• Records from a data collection
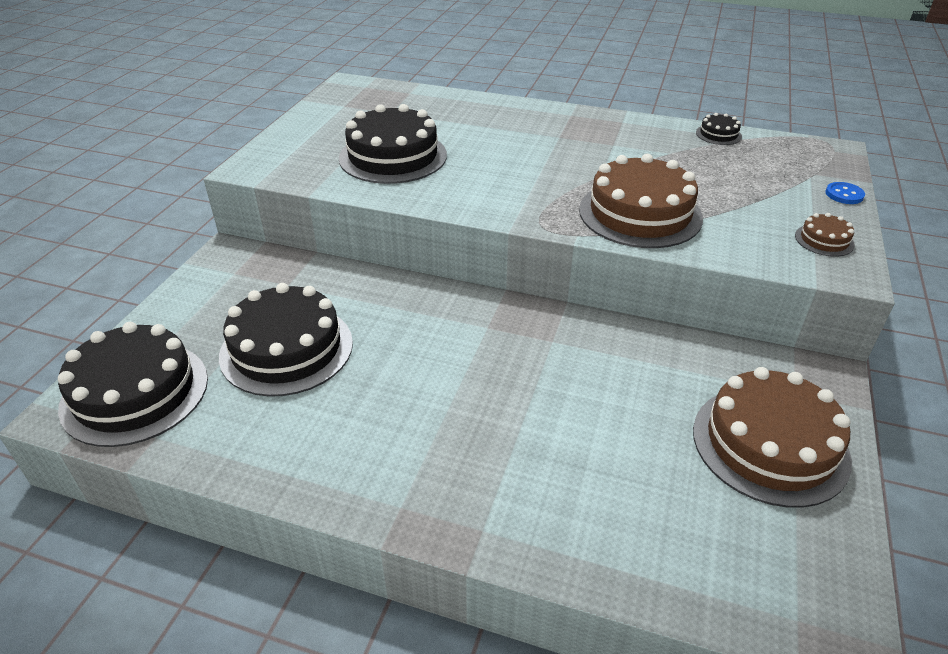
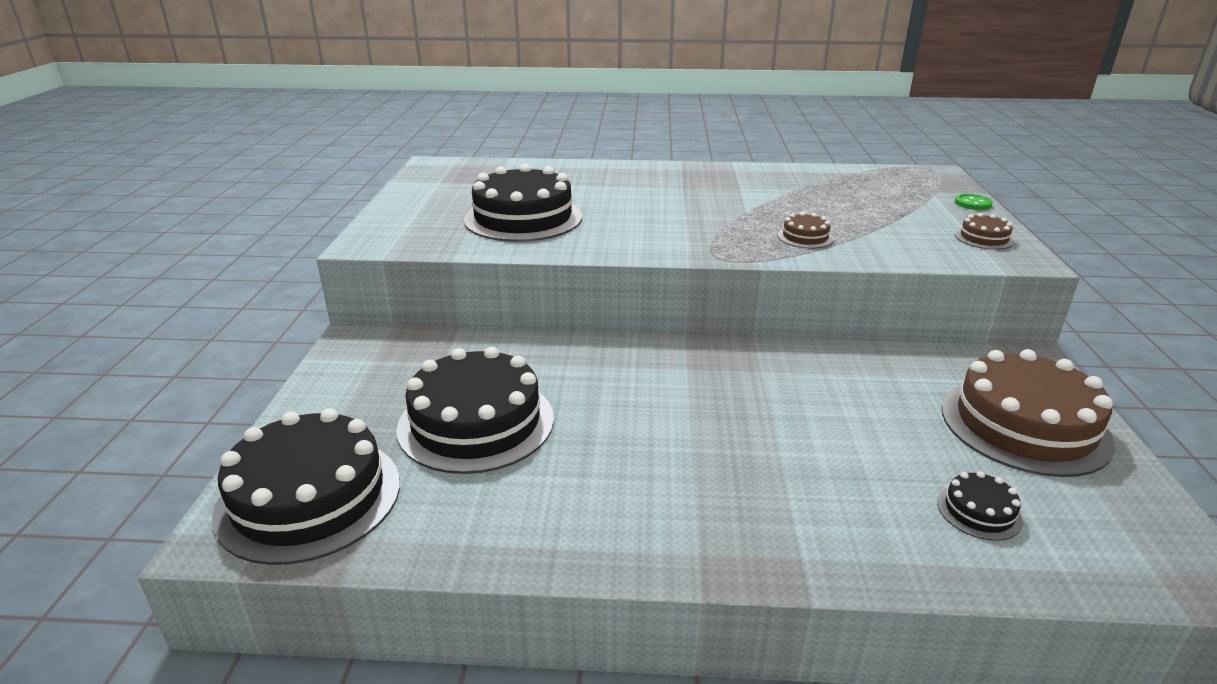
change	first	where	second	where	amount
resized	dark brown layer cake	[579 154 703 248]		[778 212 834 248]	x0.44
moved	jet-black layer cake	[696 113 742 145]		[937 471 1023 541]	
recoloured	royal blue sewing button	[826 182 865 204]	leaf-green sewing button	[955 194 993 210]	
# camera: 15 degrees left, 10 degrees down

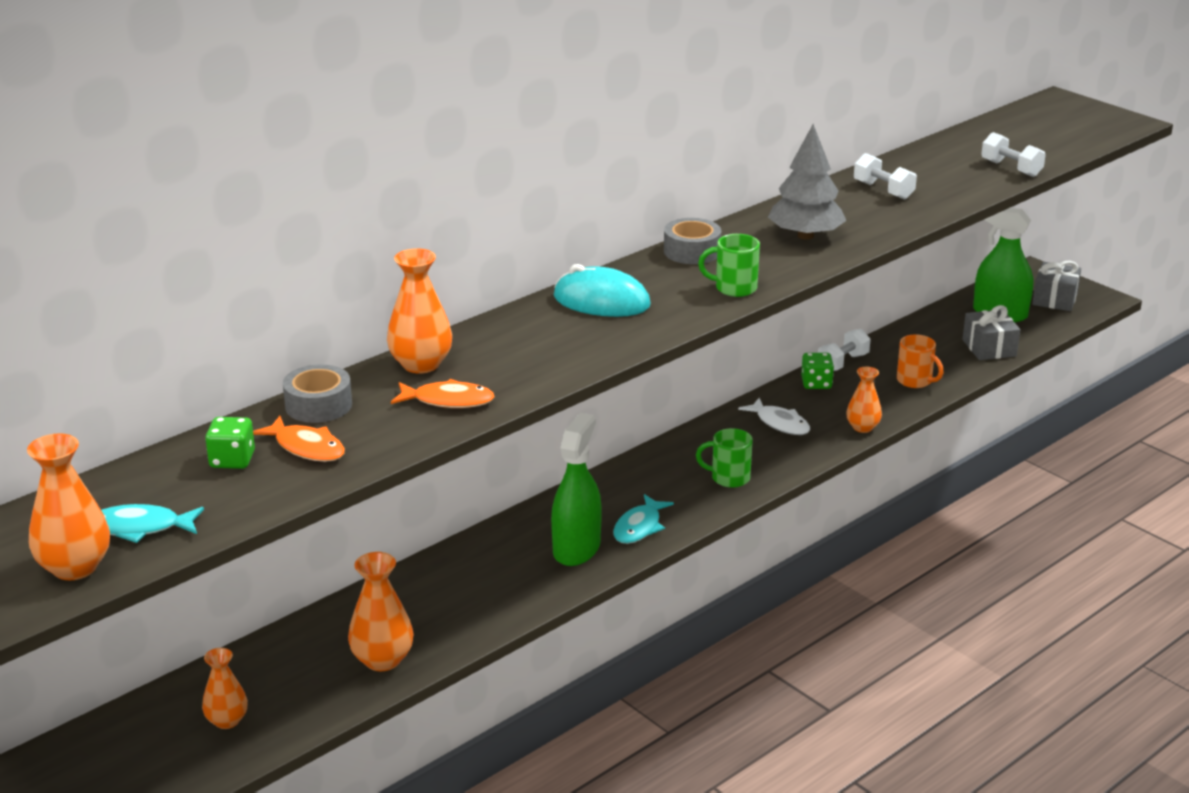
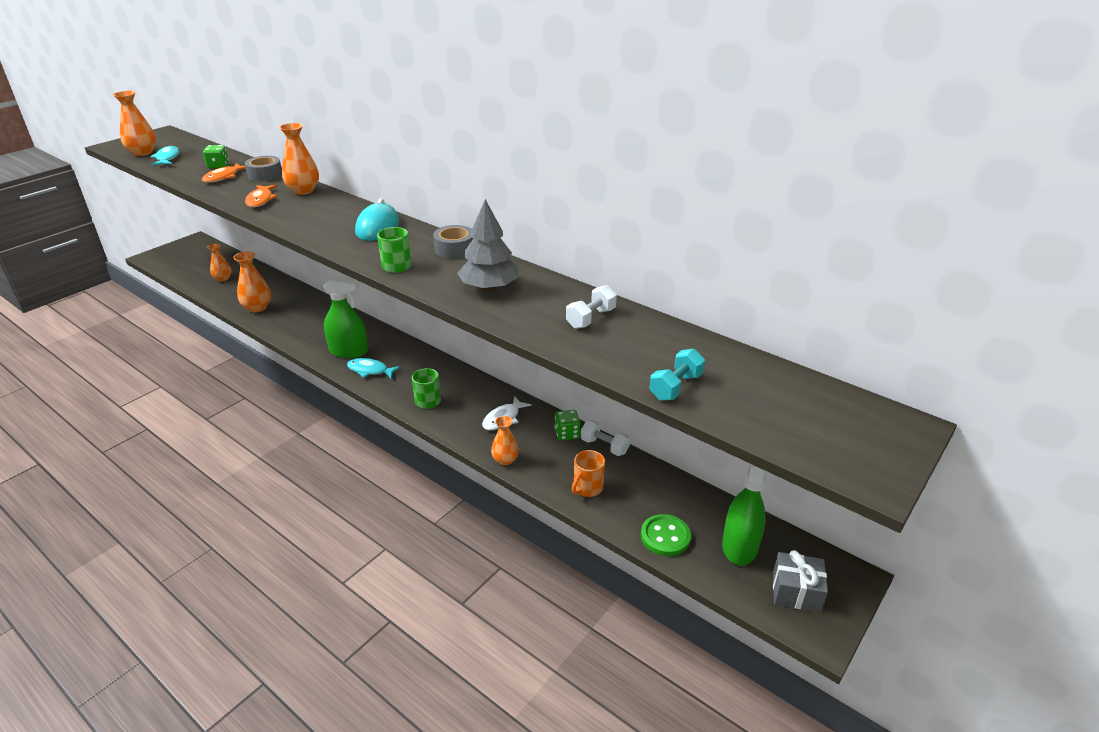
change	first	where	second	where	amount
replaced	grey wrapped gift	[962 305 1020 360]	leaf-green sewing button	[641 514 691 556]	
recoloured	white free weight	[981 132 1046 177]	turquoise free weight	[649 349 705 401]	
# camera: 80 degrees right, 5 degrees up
---
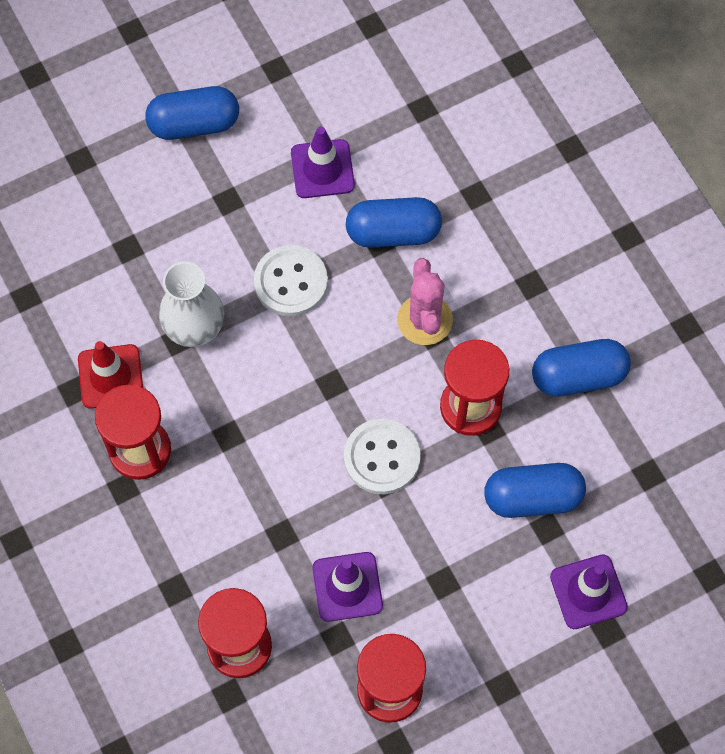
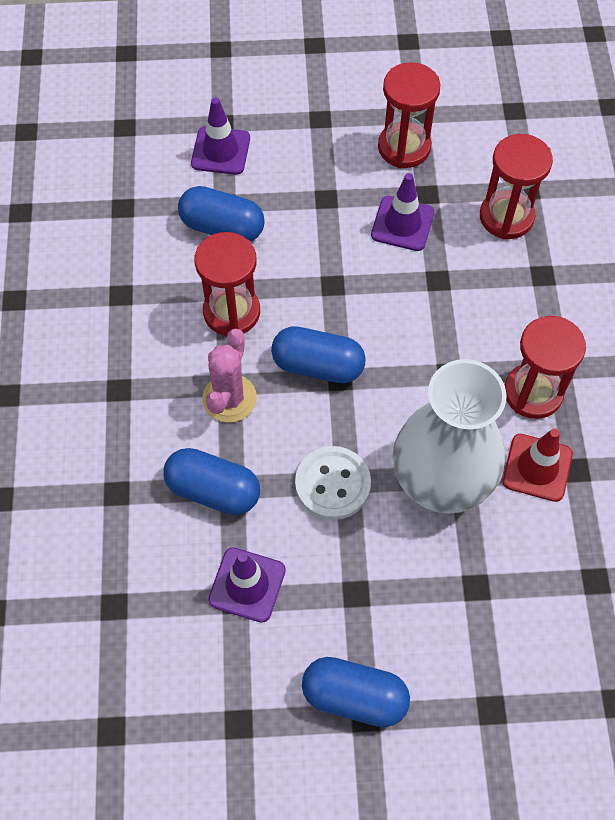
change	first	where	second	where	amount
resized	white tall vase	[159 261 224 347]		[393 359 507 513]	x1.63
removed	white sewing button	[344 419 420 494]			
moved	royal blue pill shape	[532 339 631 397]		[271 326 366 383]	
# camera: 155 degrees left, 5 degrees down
--
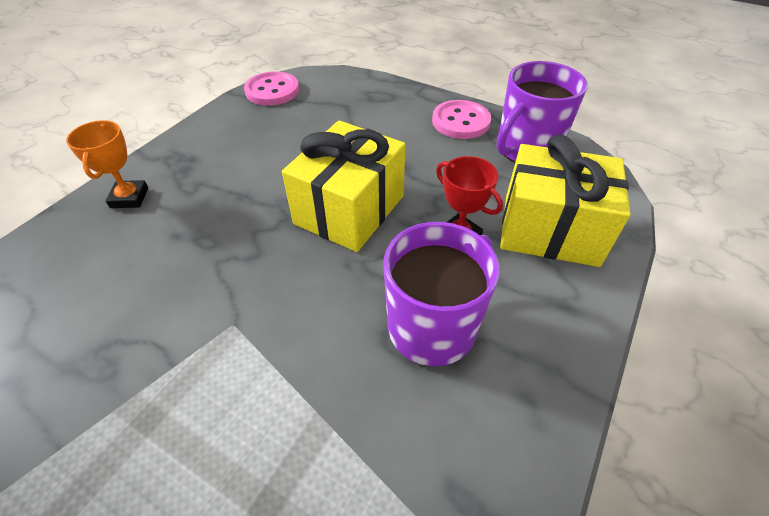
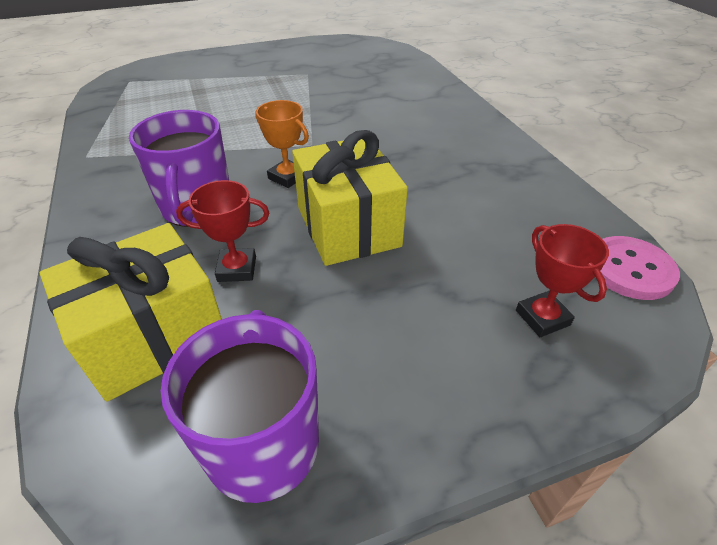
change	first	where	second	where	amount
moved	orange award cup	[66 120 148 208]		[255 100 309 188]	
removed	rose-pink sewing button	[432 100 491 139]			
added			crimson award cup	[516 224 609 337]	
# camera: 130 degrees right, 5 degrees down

• Task requirements
Working through the entries above, copy every line in which "cake" is found.

• Task output
resized	dark brown layer cake	[579 154 703 248]		[778 212 834 248]	x0.44
moved	jet-black layer cake	[696 113 742 145]		[937 471 1023 541]	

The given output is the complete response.